## Exercise directions
Give again, word for word, the line holding "D1: none -> LED white (A DGND, K N006)" and every line after it through the end of the data below. Omit pictures.
####
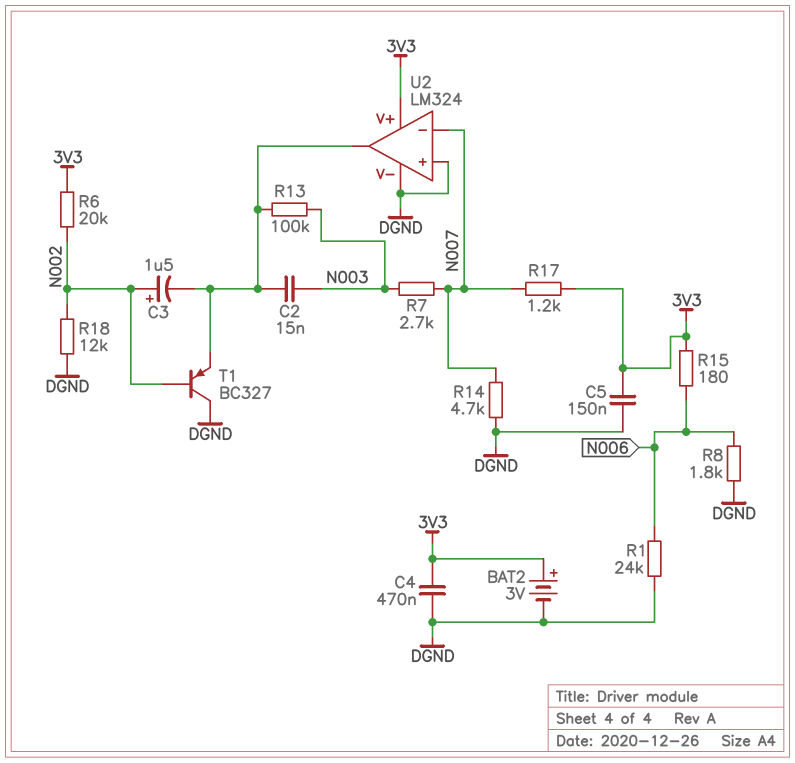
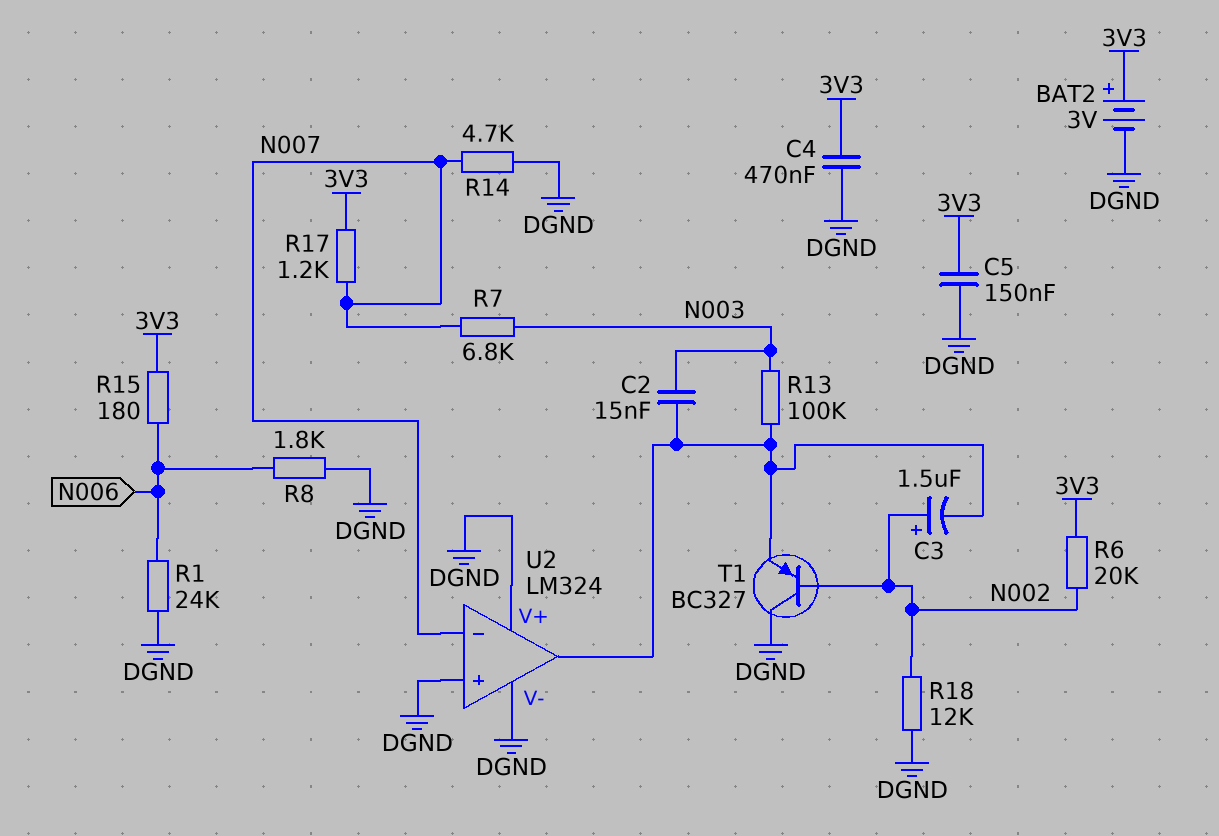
R7: 2.7k (N003, N007) -> 6.8k (N003, N007)
U2 pin V+: 3V3 -> DGND

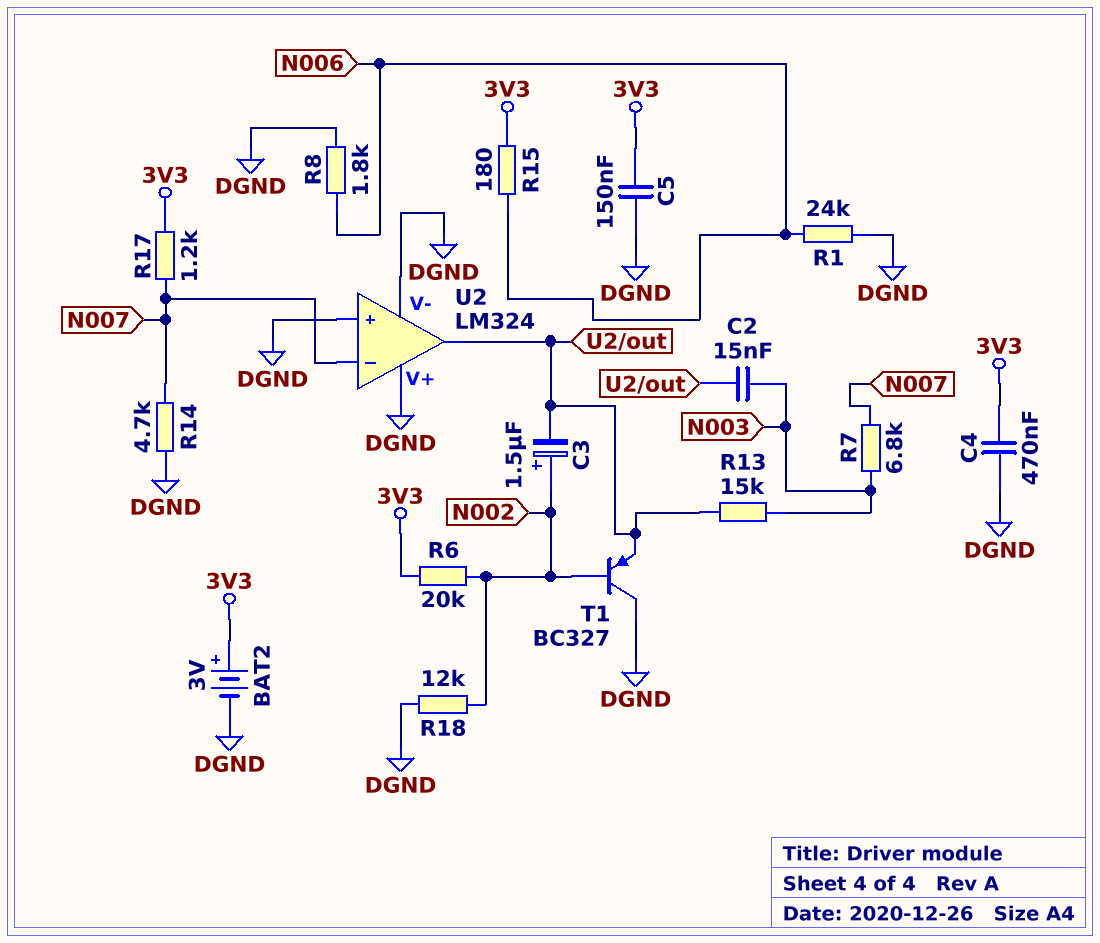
R13: 100k (N003, U2/out) -> 15k (N003, U2/out)

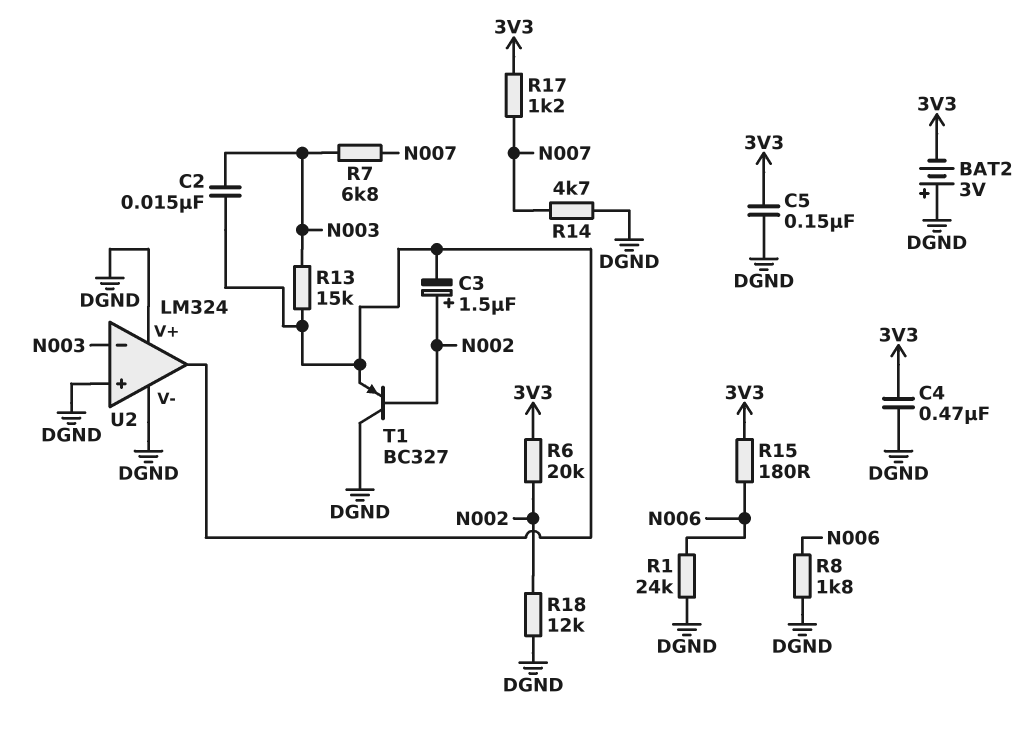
BAT2: 3V (plus 3V3, minus DGND) -> 3V (plus DGND, minus 3V3)
U2 pin in-: N007 -> N003

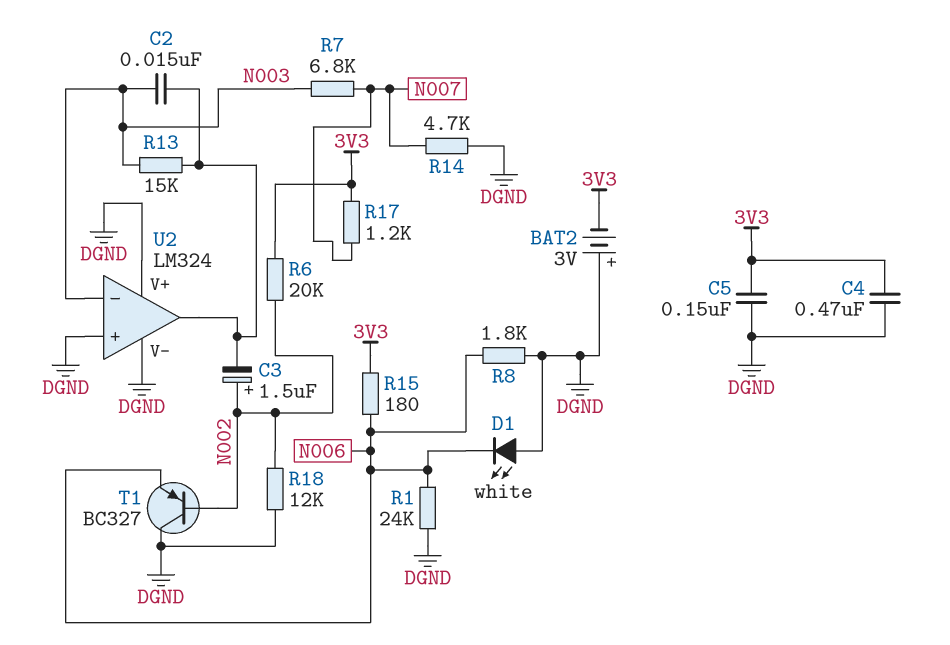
D1: none -> LED white (A DGND, K N006)
T1: PNP BC327 (B N002, C DGND, E U2/out) -> PNP BC327 (B N002, C DGND, E N006)

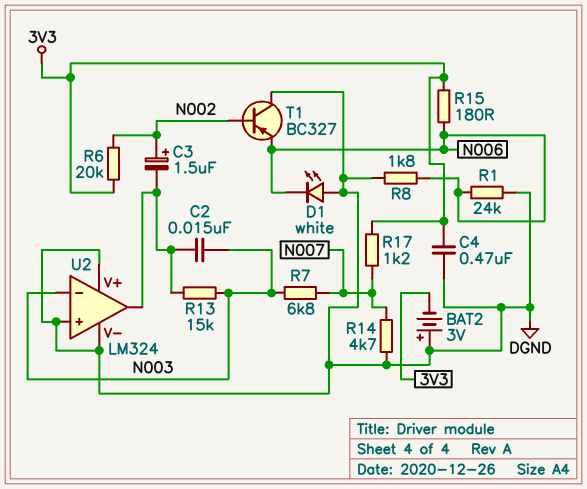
C5: 150nF (3V3, DGND) -> none
R18: 12k (DGND, N002) -> none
####
## Answer to the problem
D1: none -> LED white (A DGND, K N006)
T1: PNP BC327 (B N002, C DGND, E U2/out) -> PNP BC327 (B N002, C DGND, E N006)

C5: 150nF (3V3, DGND) -> none
R18: 12k (DGND, N002) -> none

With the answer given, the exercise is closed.